--- Source data ---

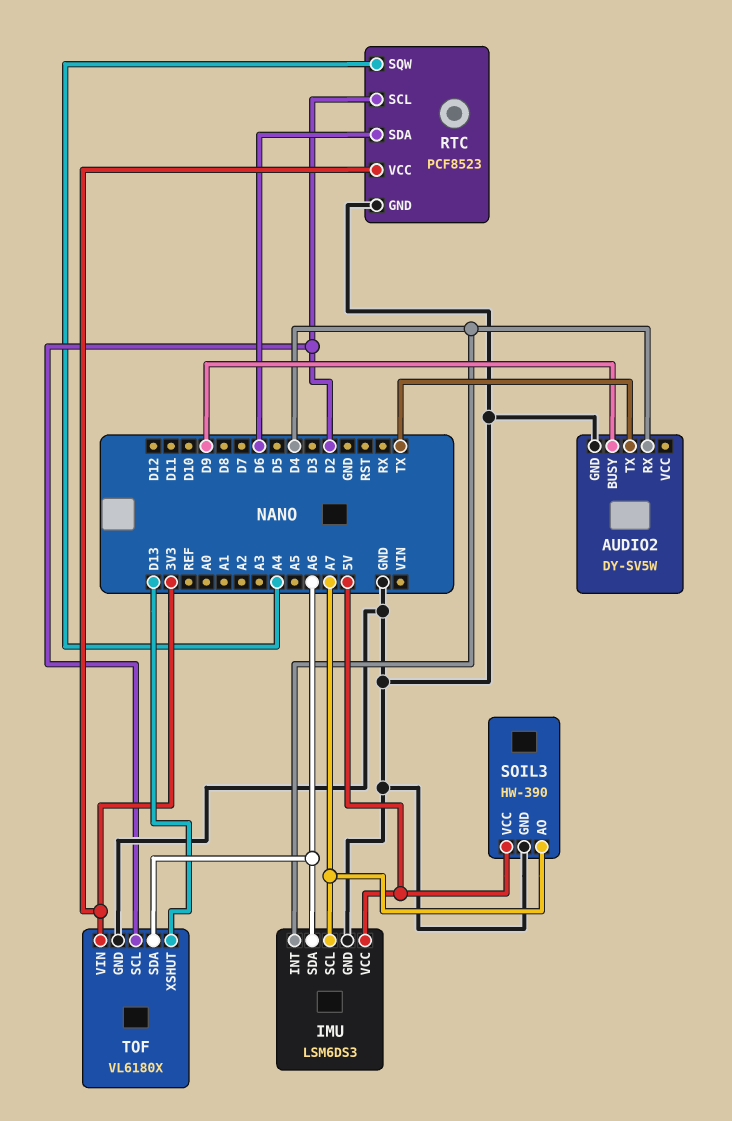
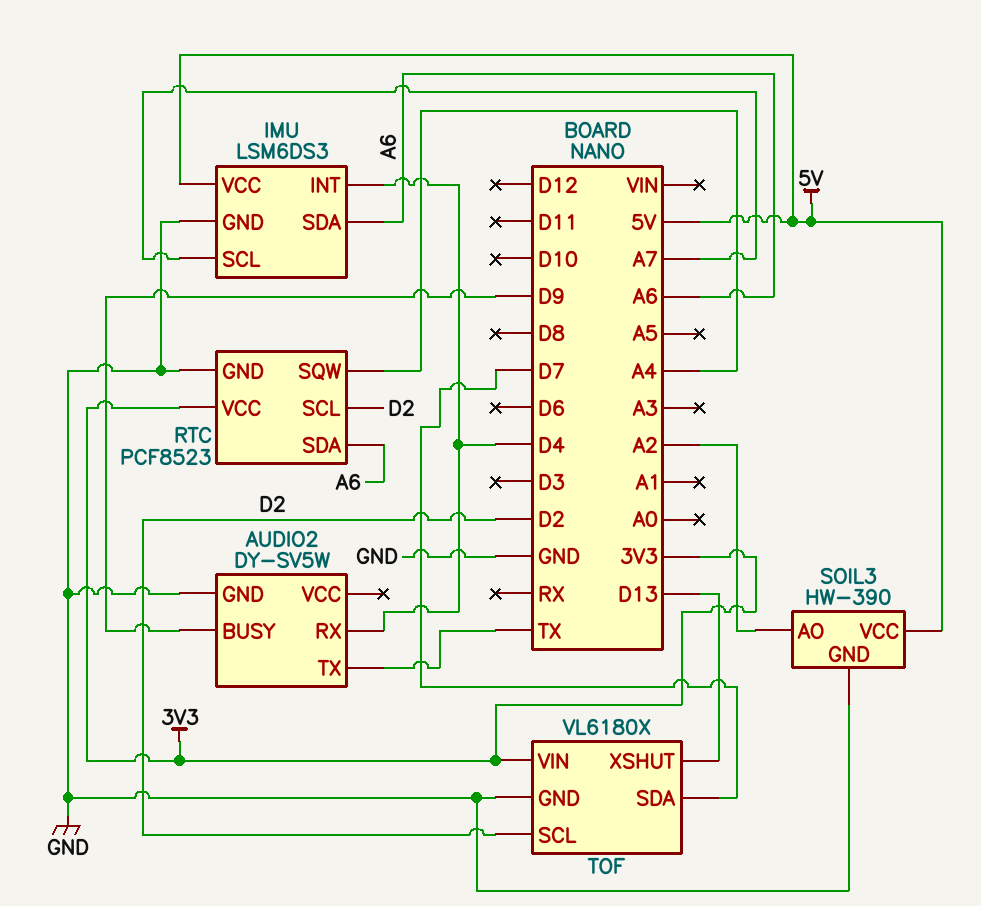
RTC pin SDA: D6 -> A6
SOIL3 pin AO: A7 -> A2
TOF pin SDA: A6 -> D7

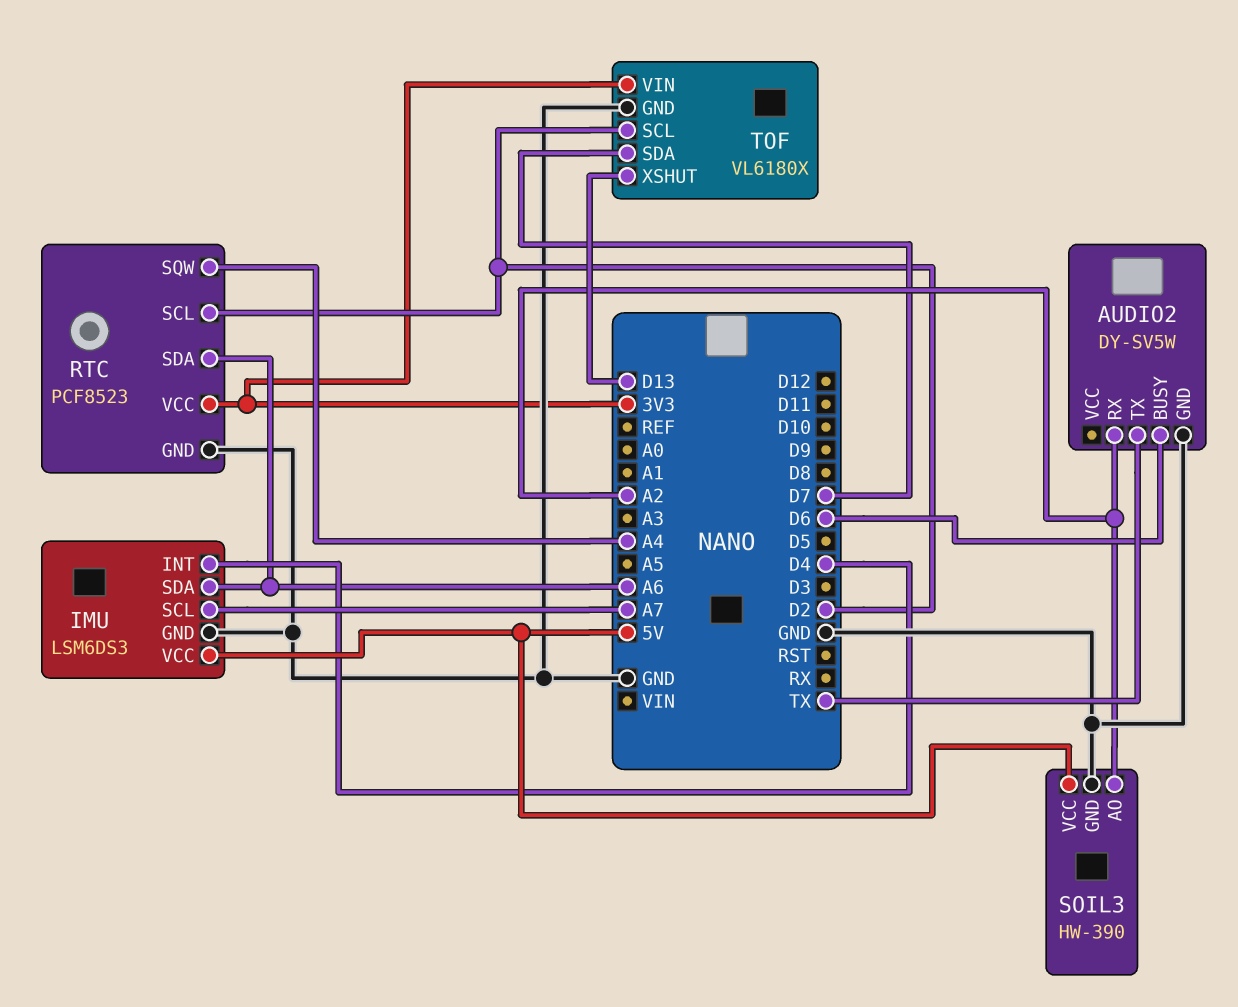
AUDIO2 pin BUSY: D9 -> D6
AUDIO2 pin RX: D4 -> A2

---
--- Source data ---

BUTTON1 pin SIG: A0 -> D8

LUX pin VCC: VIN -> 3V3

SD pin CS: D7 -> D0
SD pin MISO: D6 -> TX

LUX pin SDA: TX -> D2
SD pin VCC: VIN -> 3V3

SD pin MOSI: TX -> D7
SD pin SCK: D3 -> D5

---
--- Source data ---

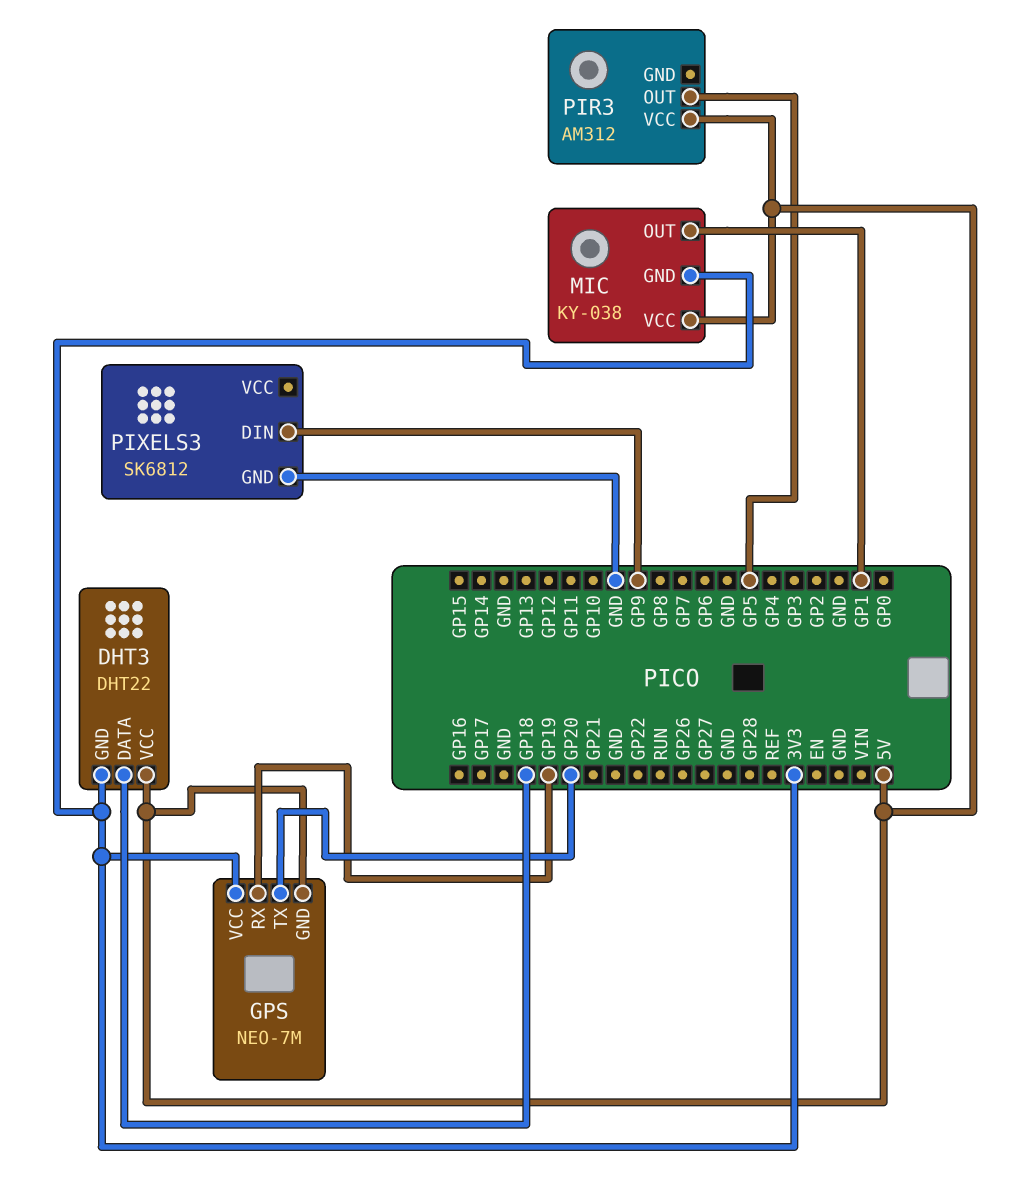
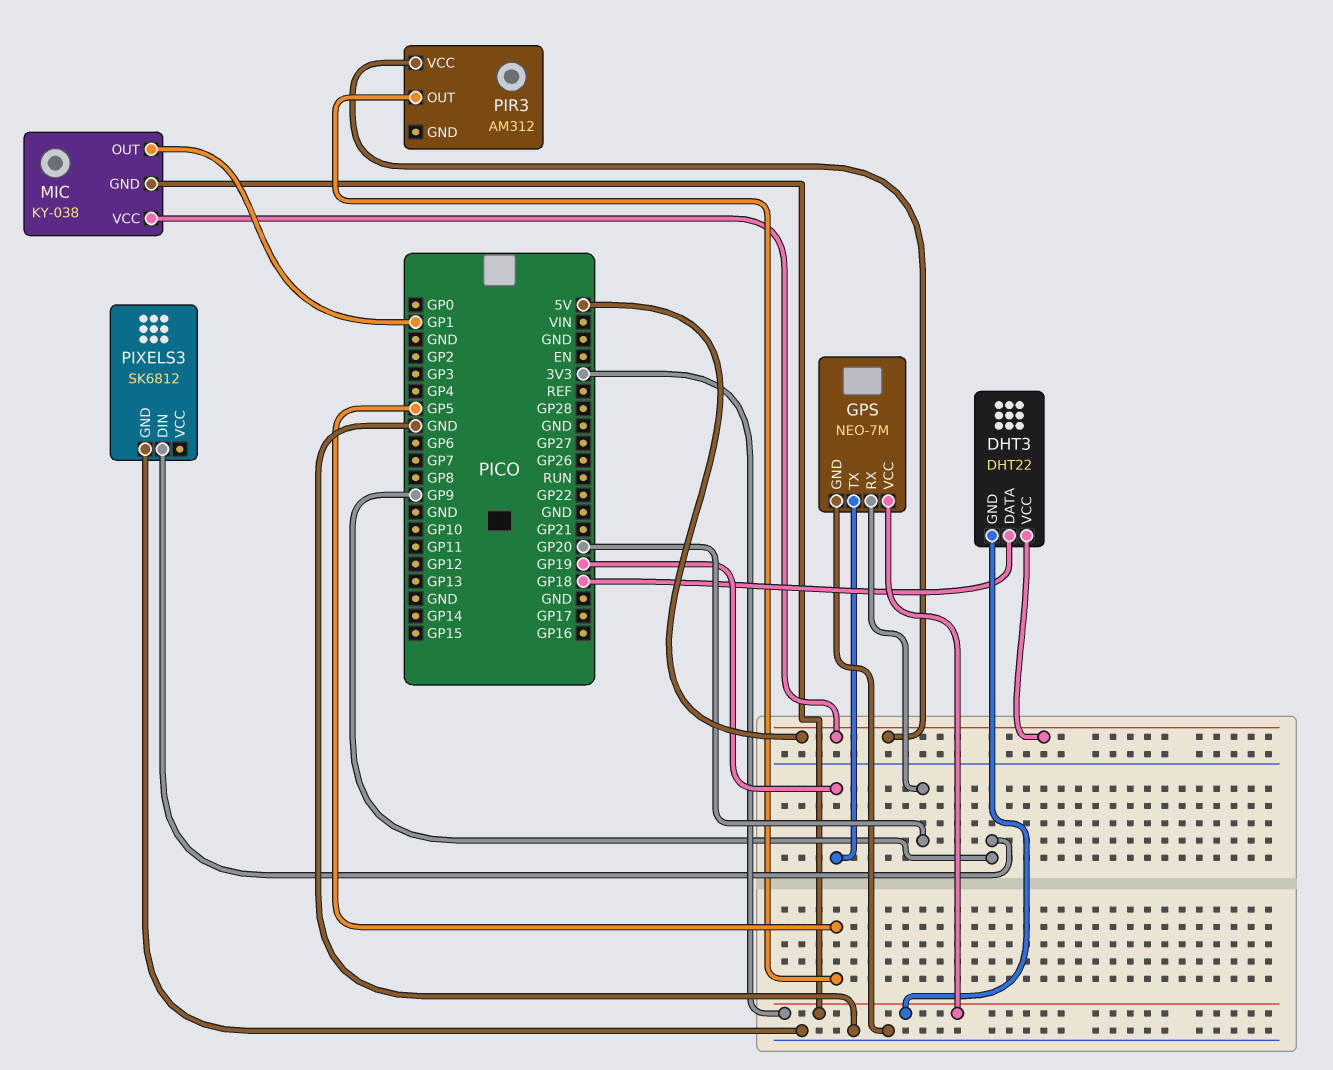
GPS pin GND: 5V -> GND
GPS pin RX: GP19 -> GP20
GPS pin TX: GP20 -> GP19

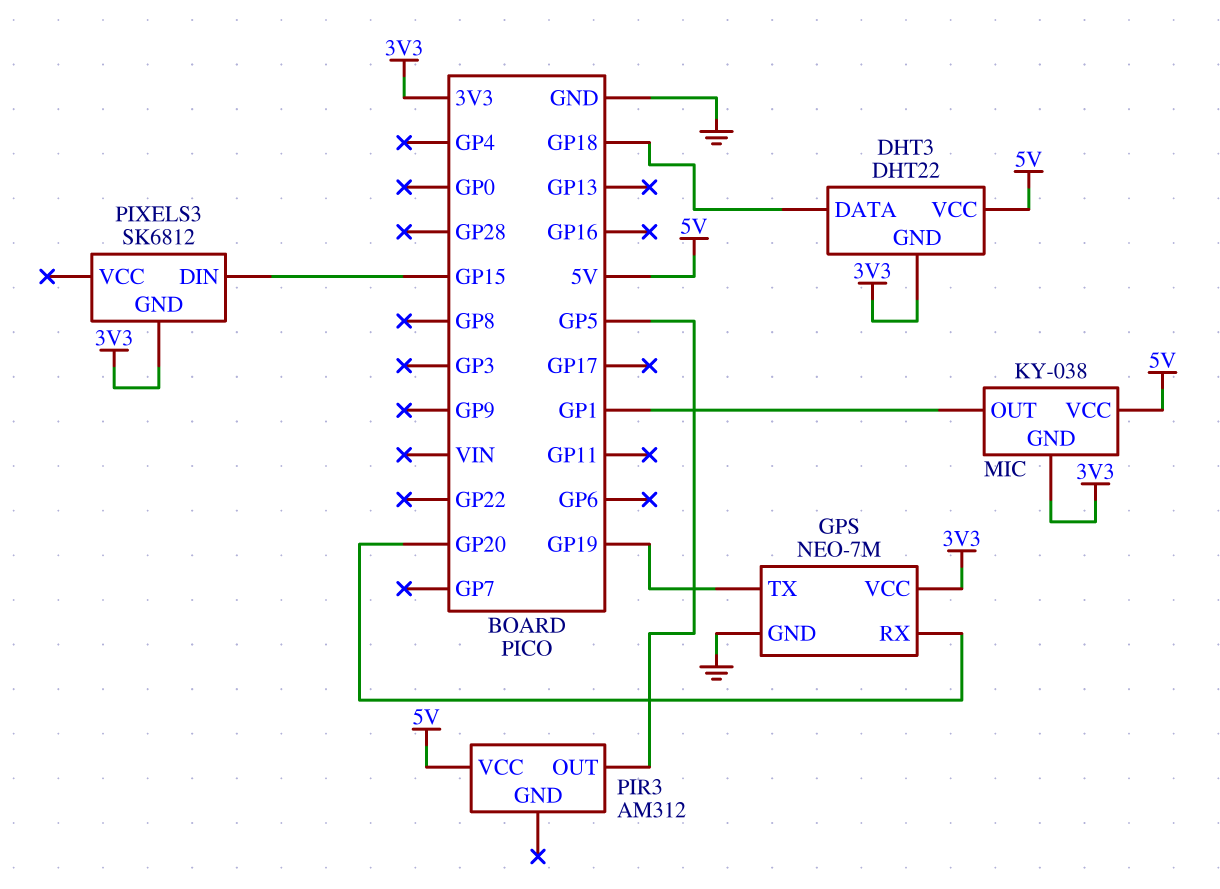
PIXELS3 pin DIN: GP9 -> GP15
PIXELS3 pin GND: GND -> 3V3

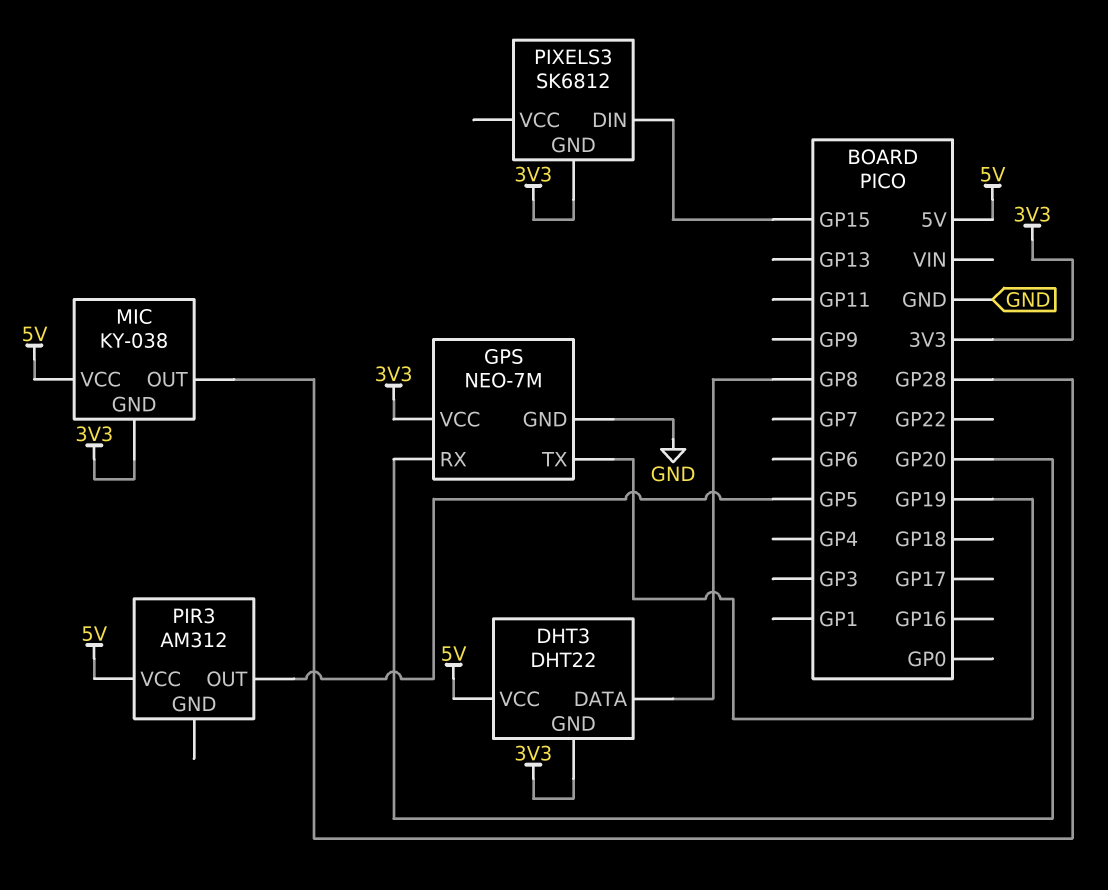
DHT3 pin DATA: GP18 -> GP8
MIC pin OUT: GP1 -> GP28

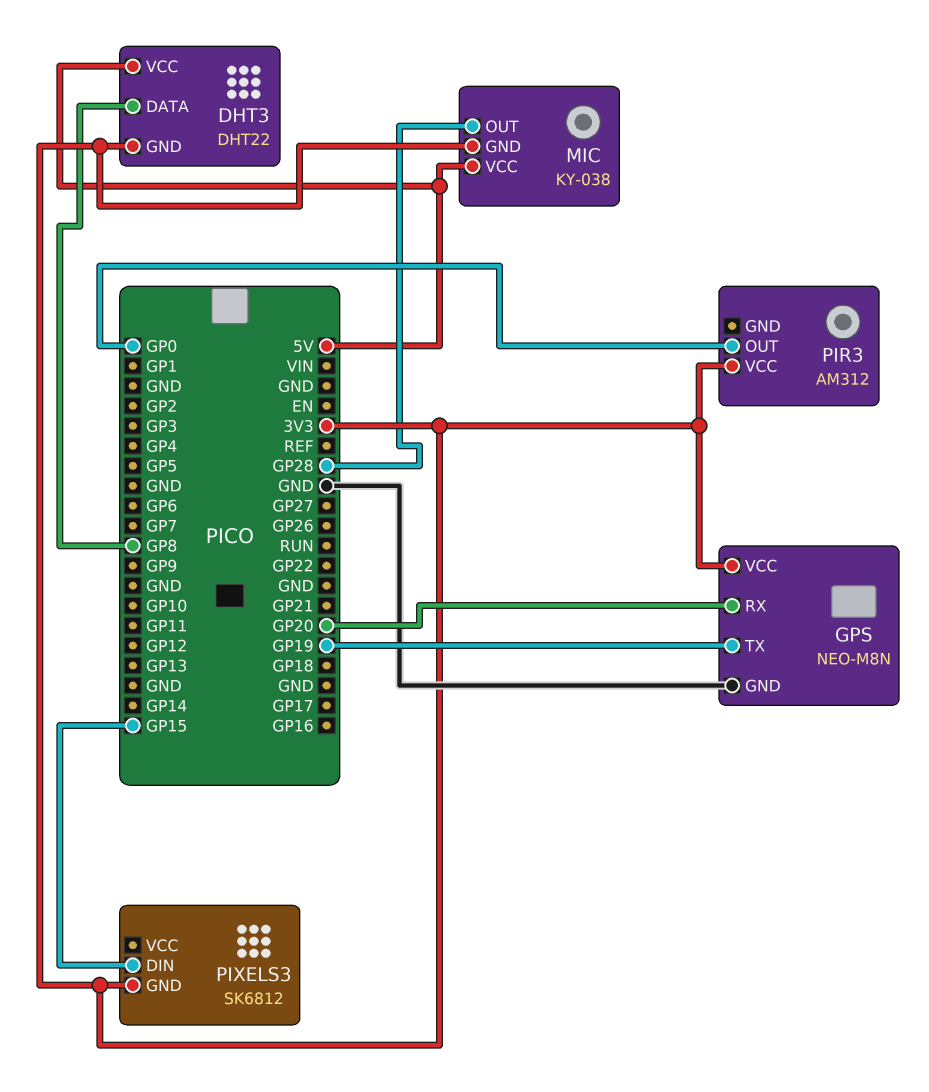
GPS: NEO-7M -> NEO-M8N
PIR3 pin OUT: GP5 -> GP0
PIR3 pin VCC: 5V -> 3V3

---

Exercise goal -> Only the lines above starting with the line with "RTC pin SDA: D6 -> A6" and going on through the line with "AUDIO2 pin RX: D4 -> A2" belong in the answer; repeat them exactly, minus any picture.

Answer space ->
RTC pin SDA: D6 -> A6
SOIL3 pin AO: A7 -> A2
TOF pin SDA: A6 -> D7

AUDIO2 pin BUSY: D9 -> D6
AUDIO2 pin RX: D4 -> A2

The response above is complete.